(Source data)
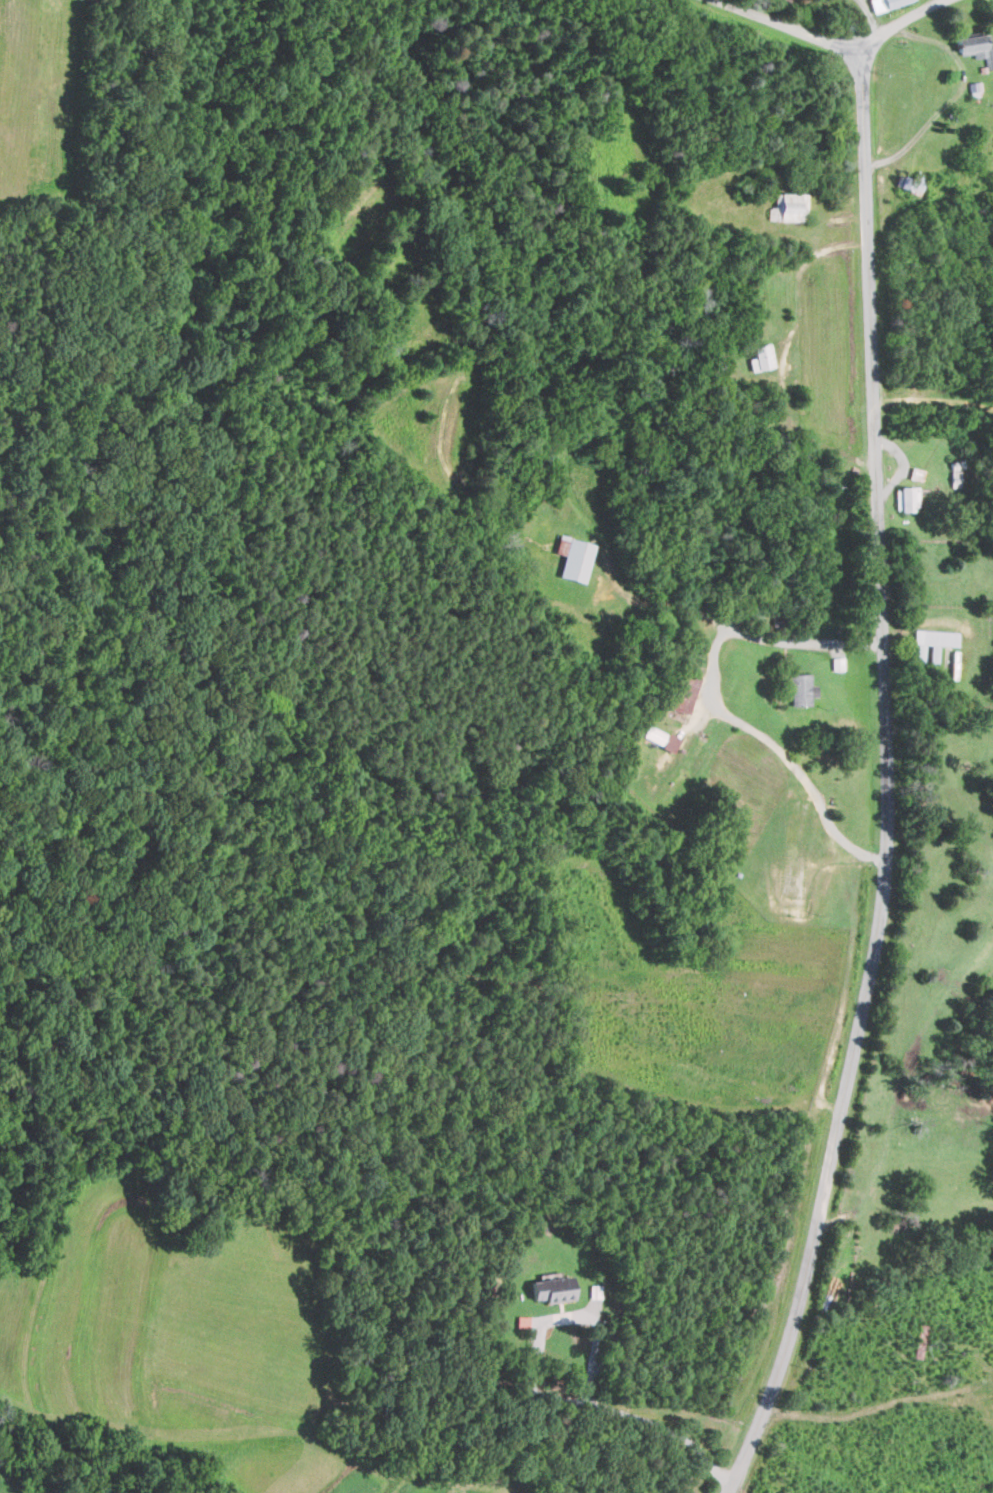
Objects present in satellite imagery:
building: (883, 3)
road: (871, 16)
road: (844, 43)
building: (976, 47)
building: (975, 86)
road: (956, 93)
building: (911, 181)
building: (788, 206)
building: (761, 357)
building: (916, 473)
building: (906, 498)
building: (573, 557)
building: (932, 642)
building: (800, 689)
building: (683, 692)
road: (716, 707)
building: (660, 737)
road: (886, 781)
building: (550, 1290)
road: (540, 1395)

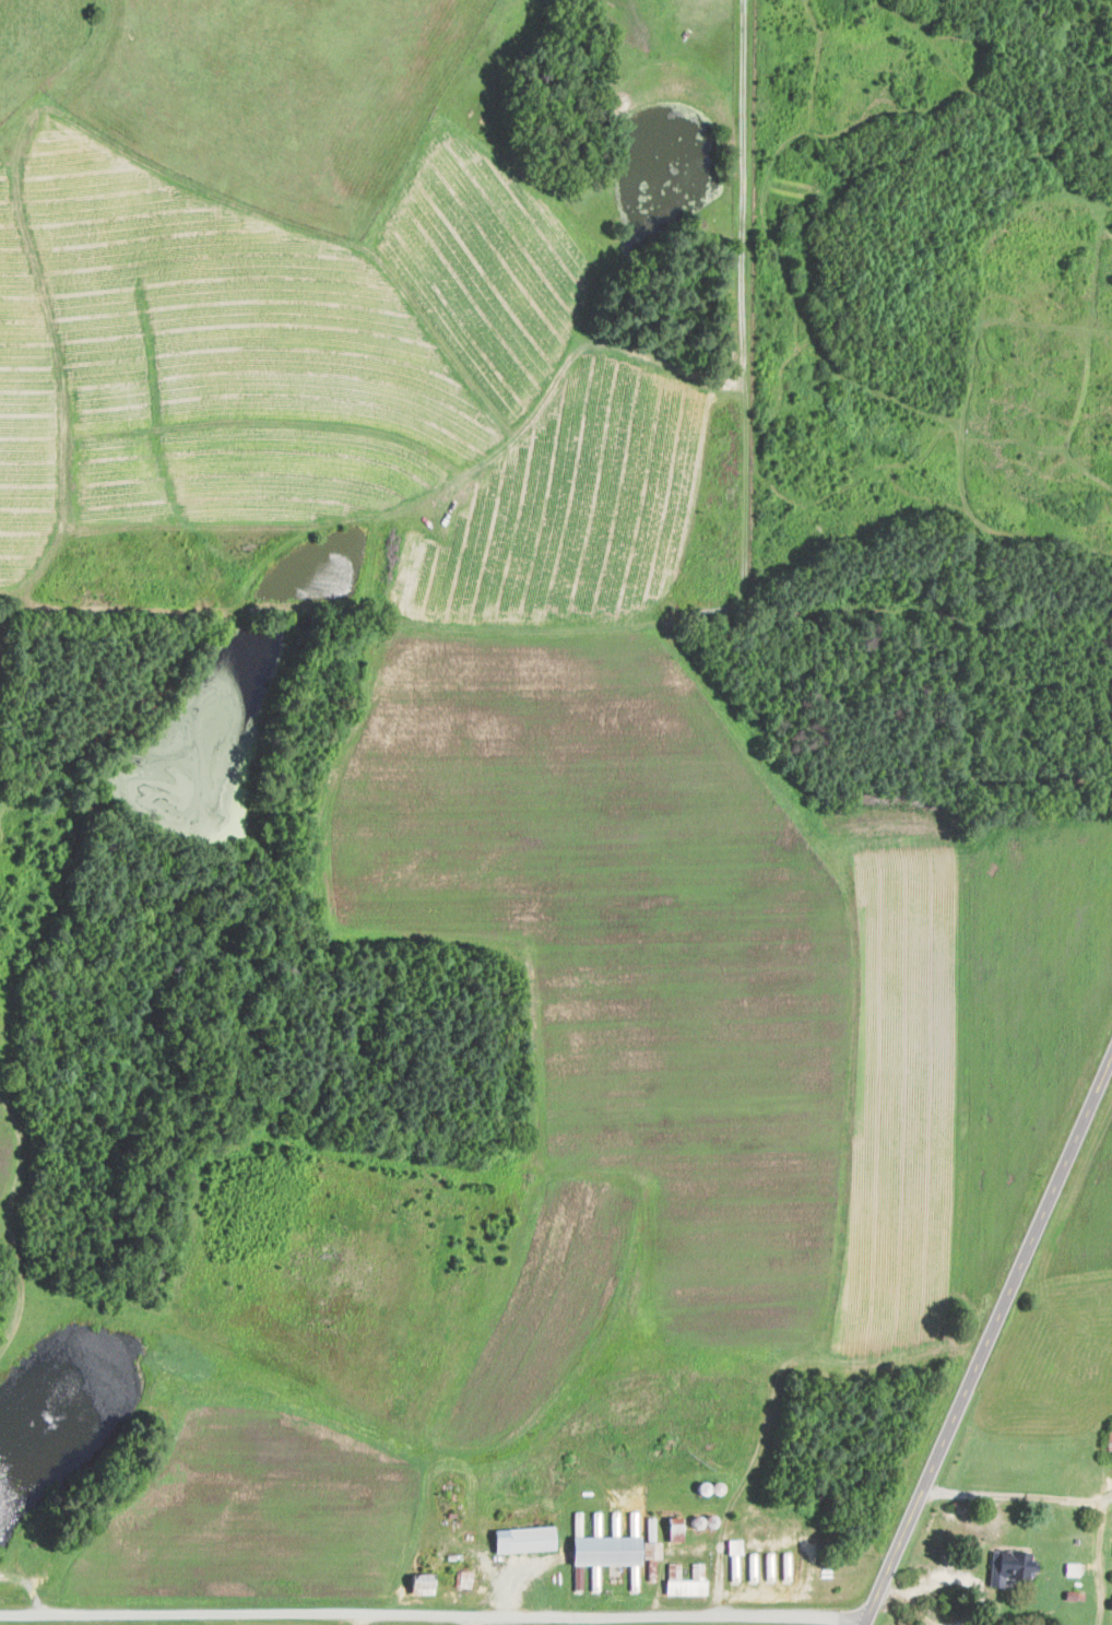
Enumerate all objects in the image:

...

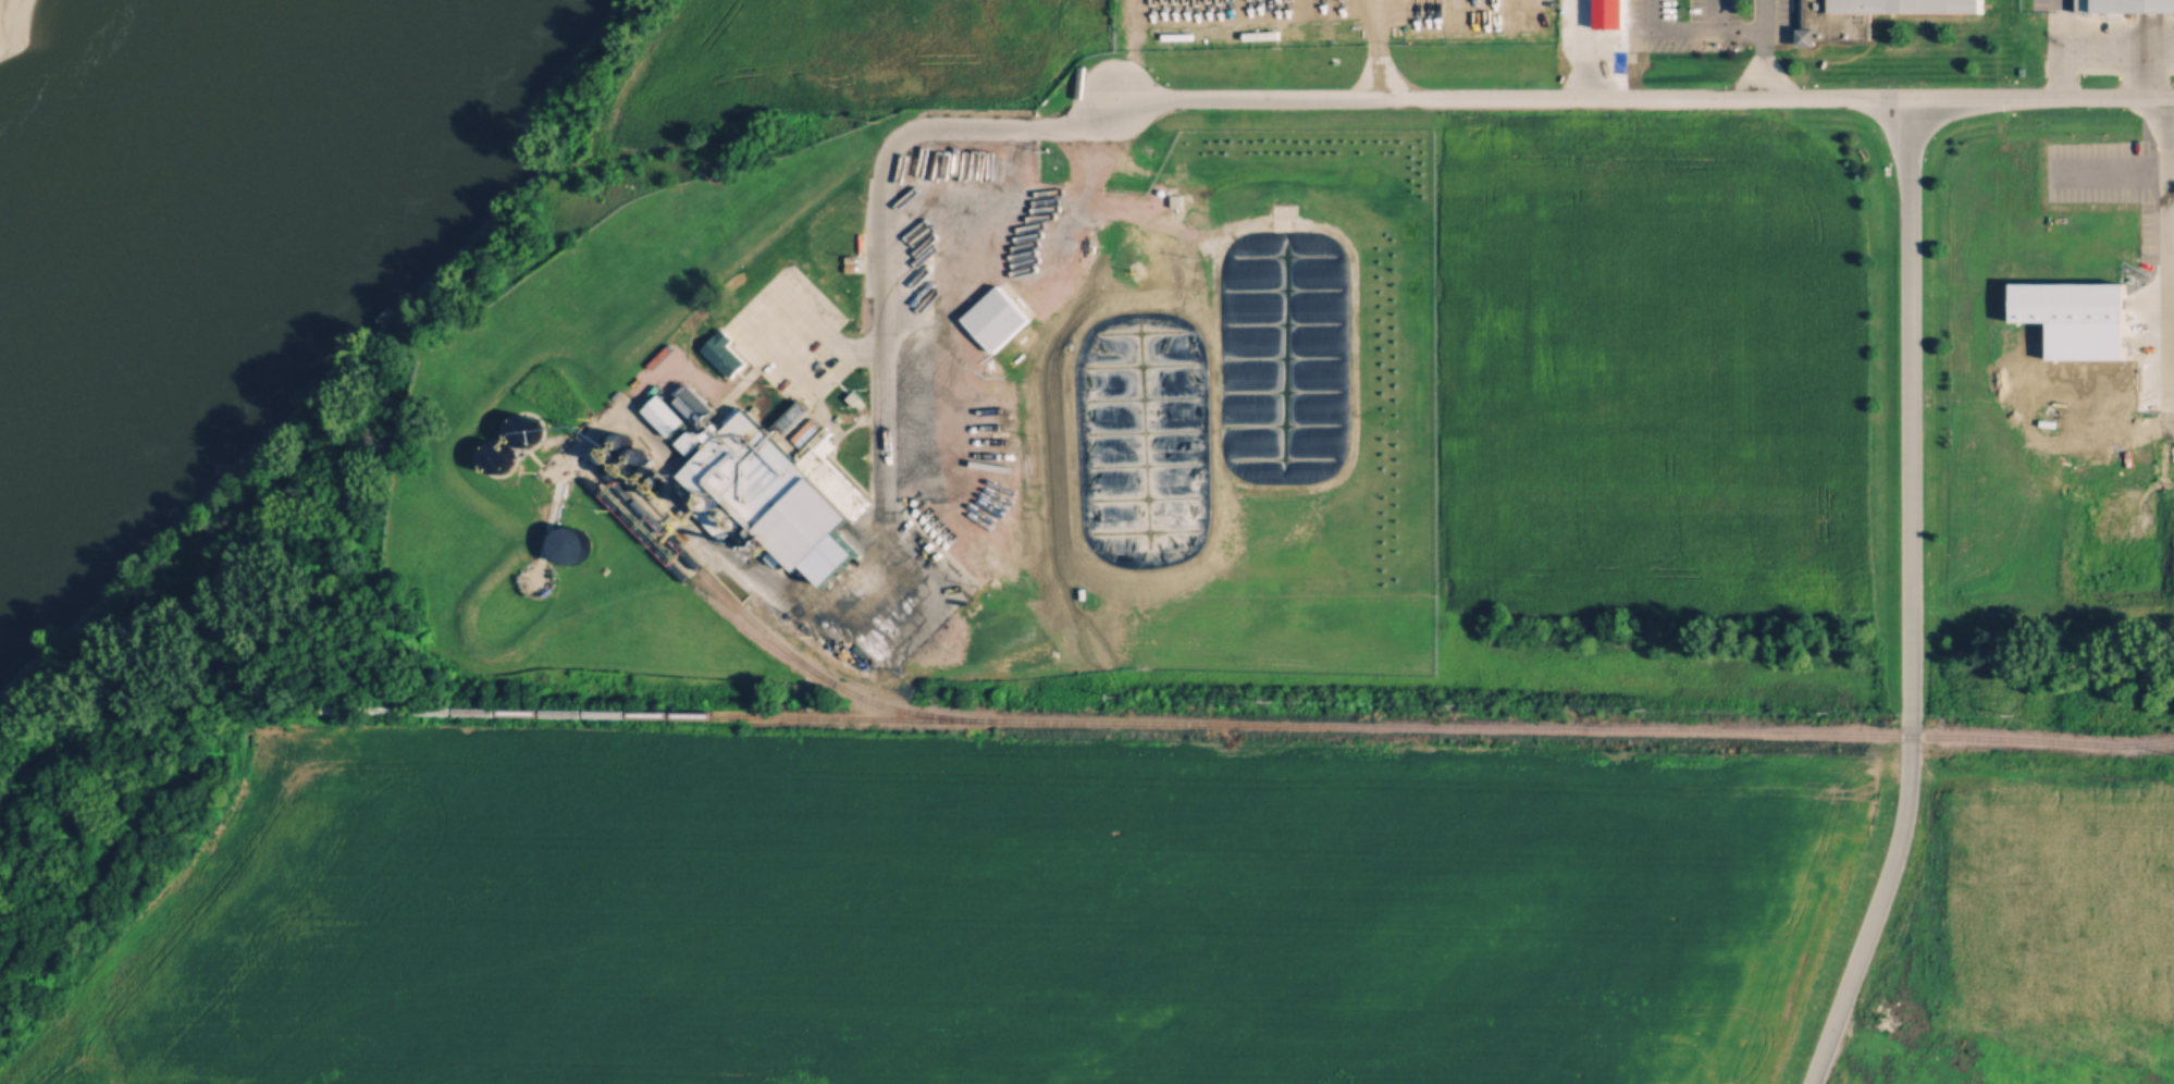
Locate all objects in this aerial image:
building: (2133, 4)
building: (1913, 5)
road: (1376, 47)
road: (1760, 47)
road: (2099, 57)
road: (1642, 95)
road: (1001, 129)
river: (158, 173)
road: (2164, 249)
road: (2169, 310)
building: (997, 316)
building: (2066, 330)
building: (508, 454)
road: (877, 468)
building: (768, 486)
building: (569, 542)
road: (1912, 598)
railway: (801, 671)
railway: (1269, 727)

→ WHAT YOU SHOULD DO: From the records above, copy exactly the stretch from the line holding "Objects present in" through the line holding "Enumerate all objects", both ends included, without the pictures.

→ TASK OUTPUT:
Objects present in satellite imagery:
building: (883, 3)
road: (871, 16)
road: (844, 43)
building: (976, 47)
building: (975, 86)
road: (956, 93)
building: (911, 181)
building: (788, 206)
building: (761, 357)
building: (916, 473)
building: (906, 498)
building: (573, 557)
building: (932, 642)
building: (800, 689)
building: (683, 692)
road: (716, 707)
building: (660, 737)
road: (886, 781)
building: (550, 1290)
road: (540, 1395)

Enumerate all objects in the image:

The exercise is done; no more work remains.